[[ TASK INPUT, beginning ]]

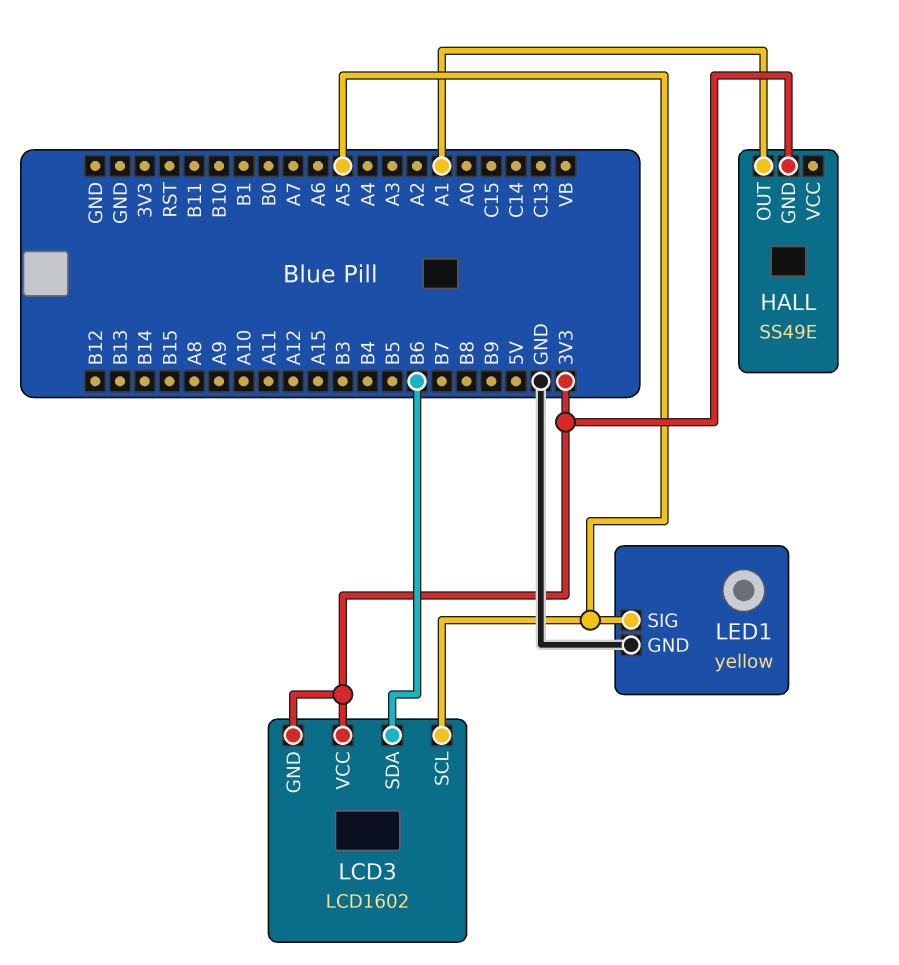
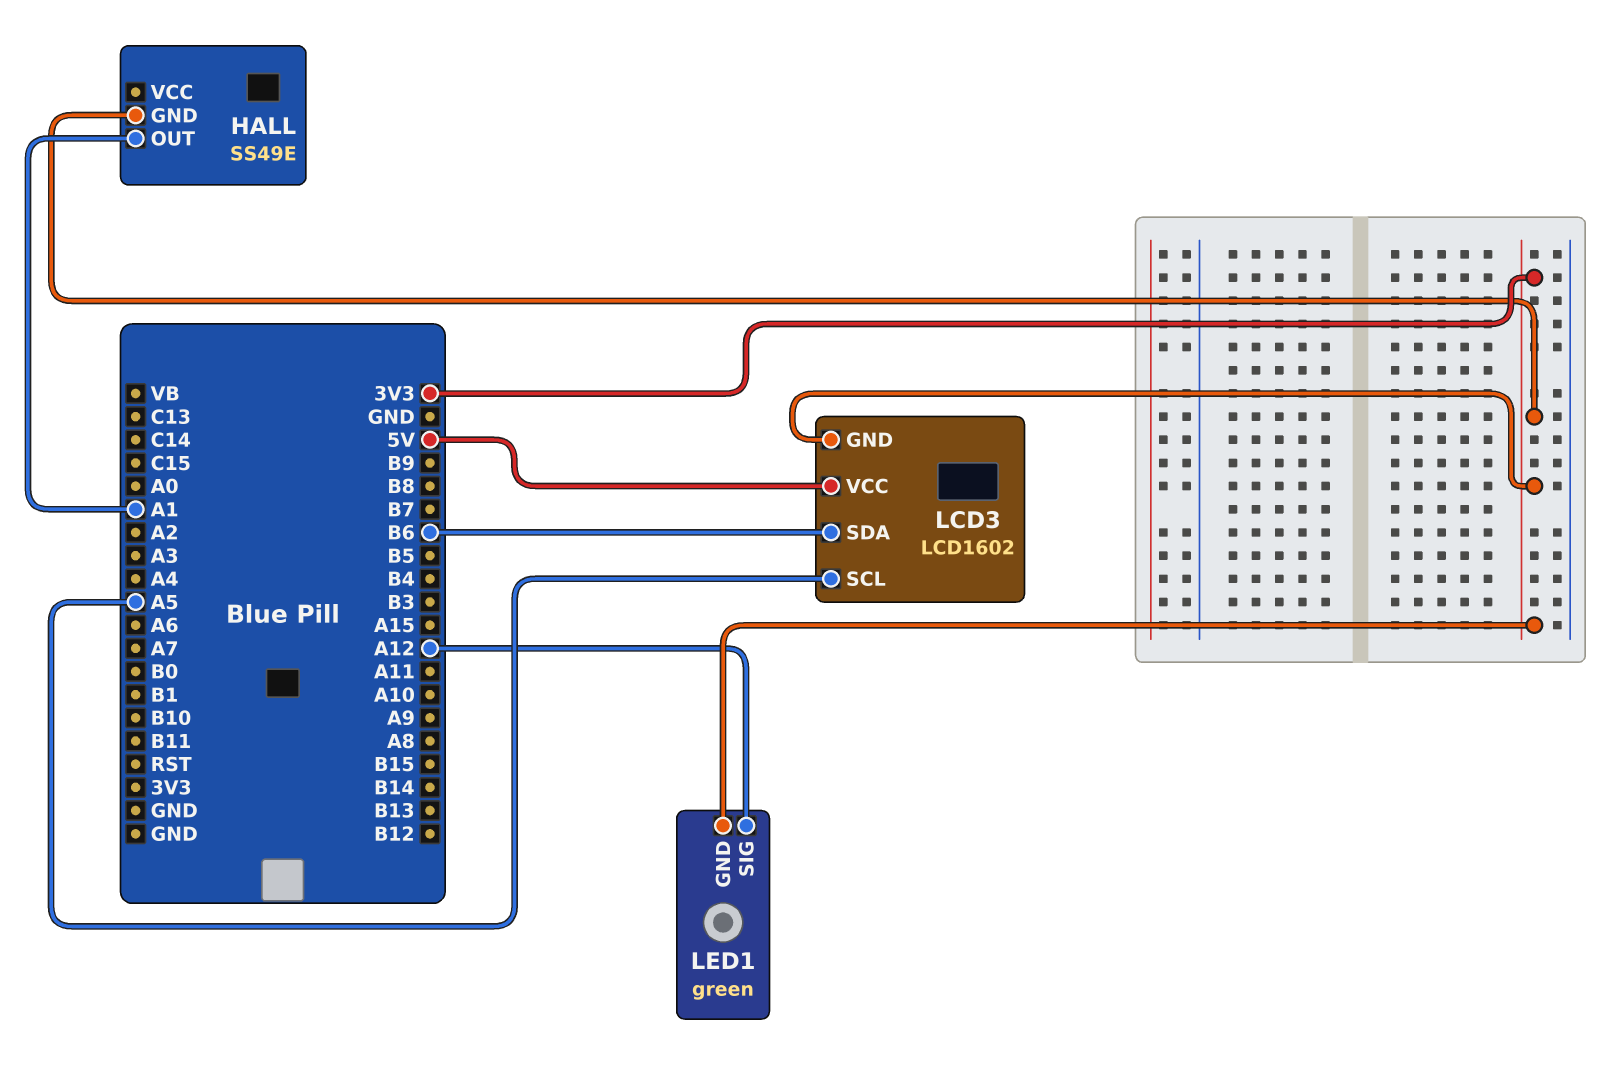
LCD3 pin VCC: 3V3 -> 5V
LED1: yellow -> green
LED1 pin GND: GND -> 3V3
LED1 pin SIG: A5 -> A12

[[ TASK INPUT, end ]]
[[ TASK INPUT, beginning ]]

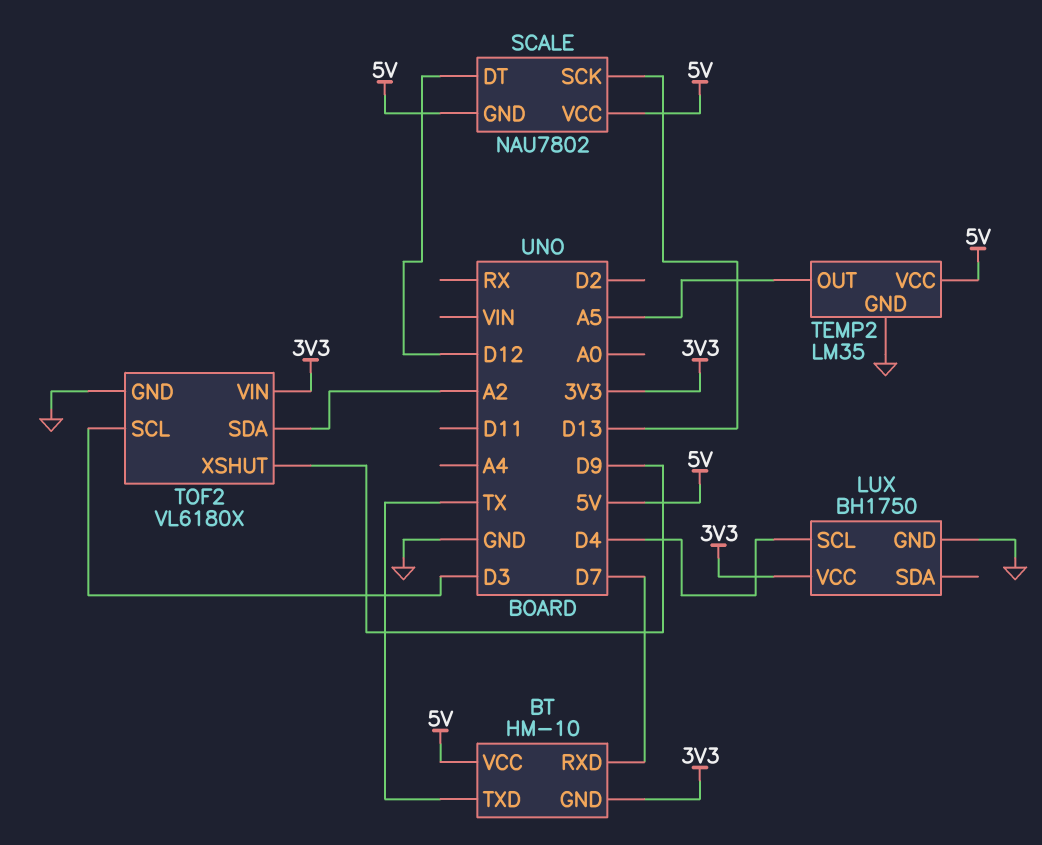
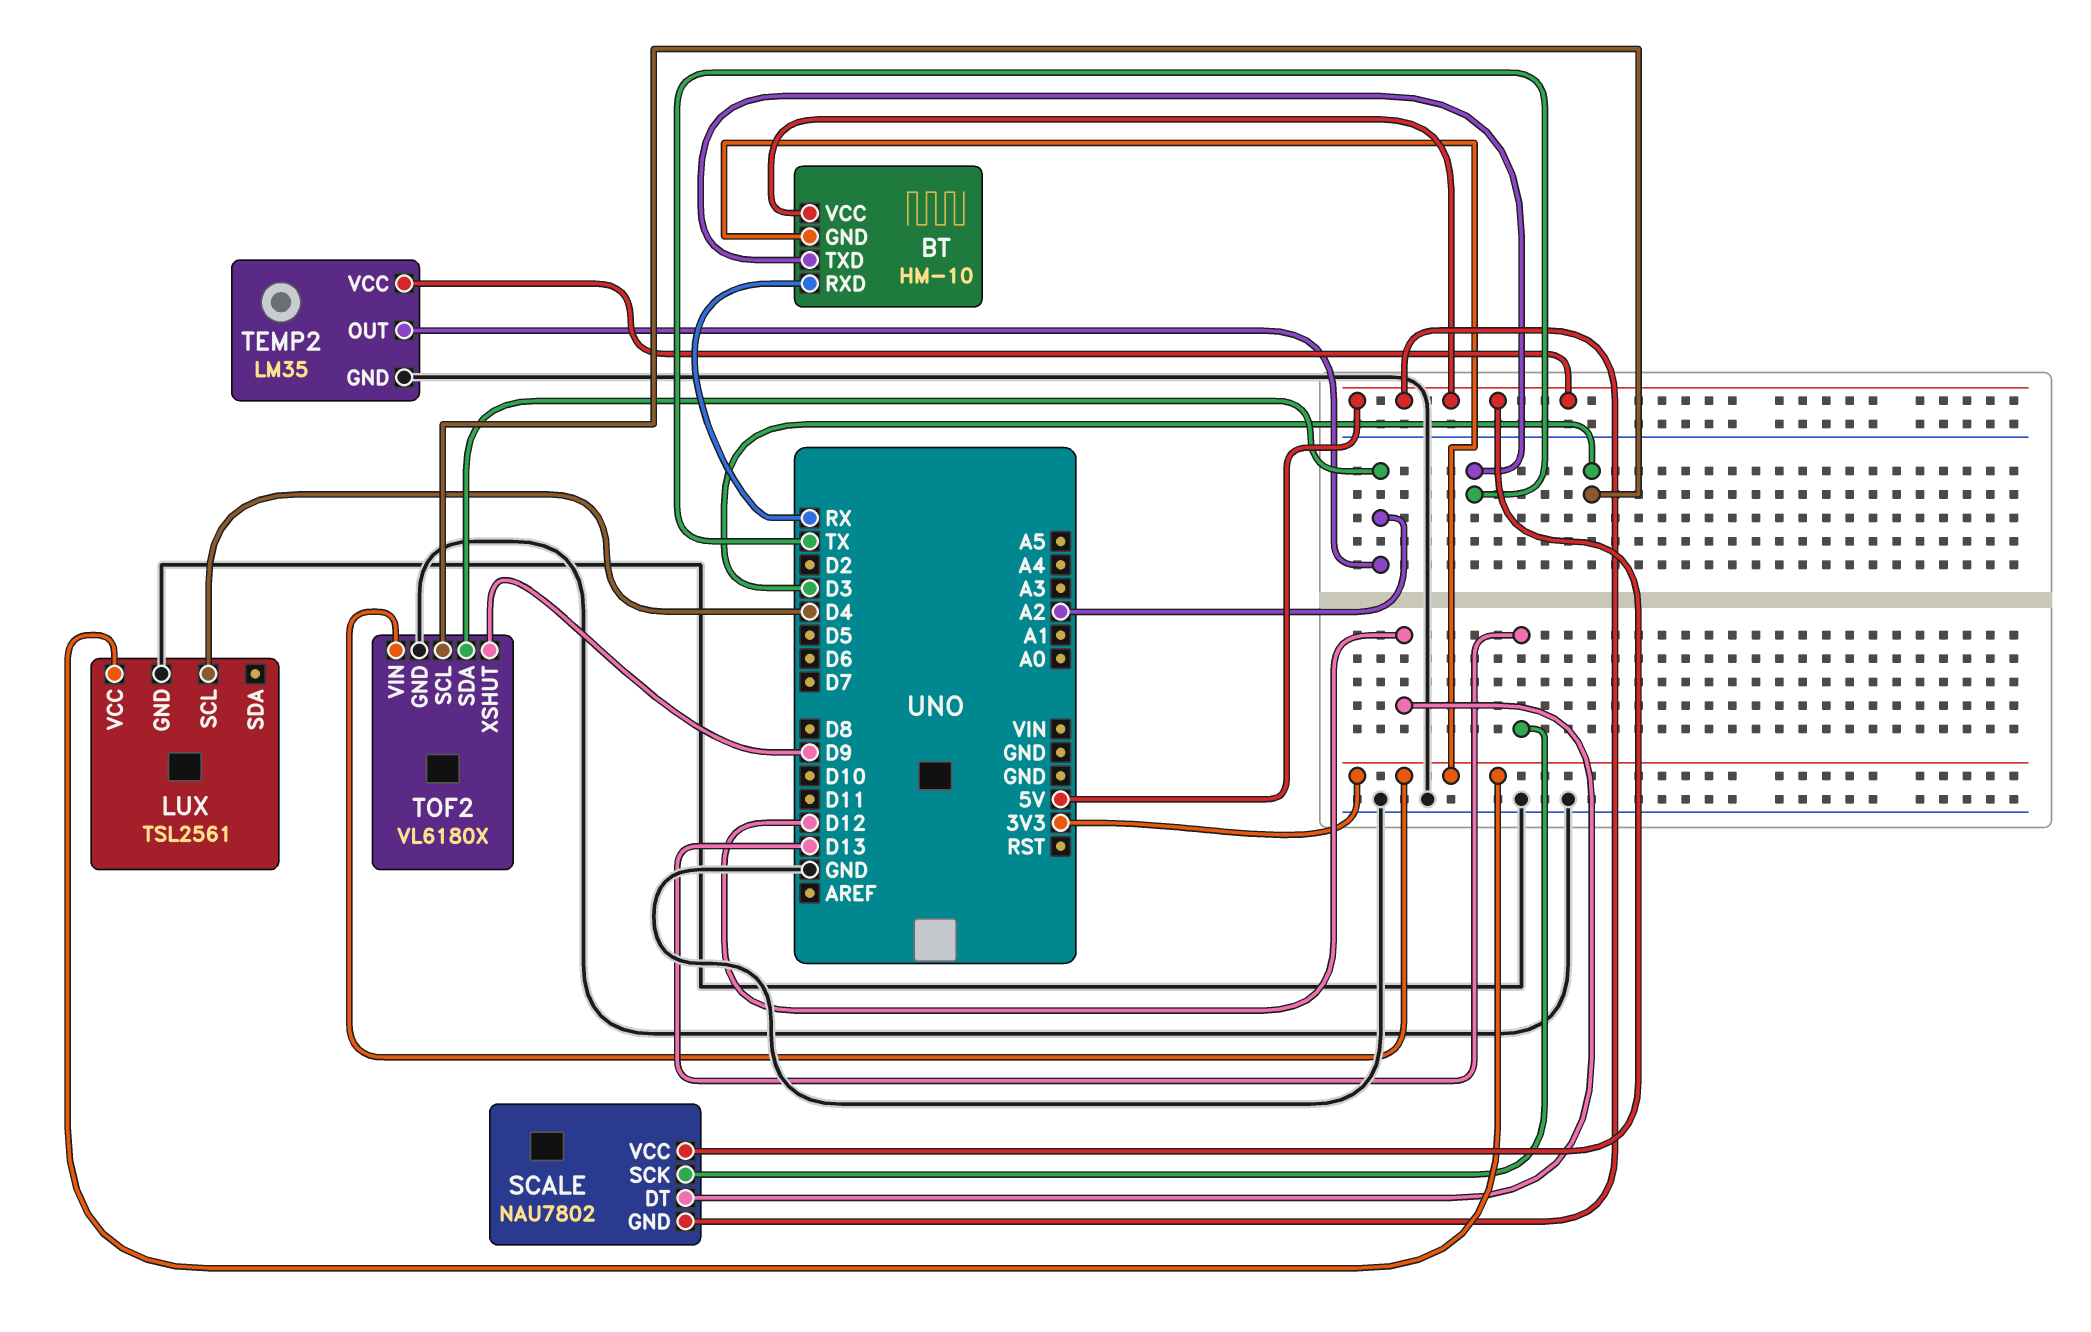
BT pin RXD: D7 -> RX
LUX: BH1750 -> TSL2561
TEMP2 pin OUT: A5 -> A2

[[ TASK INPUT, end ]]

EXERCISE DIRECTIONS.
From the records above, give again exactly the lines running from the line with "LCD3 pin VCC: 3V3 -> 5V" to the line with "LED1 pin SIG: A5 -> A12", inclusive.

RESPONSE.
LCD3 pin VCC: 3V3 -> 5V
LED1: yellow -> green
LED1 pin GND: GND -> 3V3
LED1 pin SIG: A5 -> A12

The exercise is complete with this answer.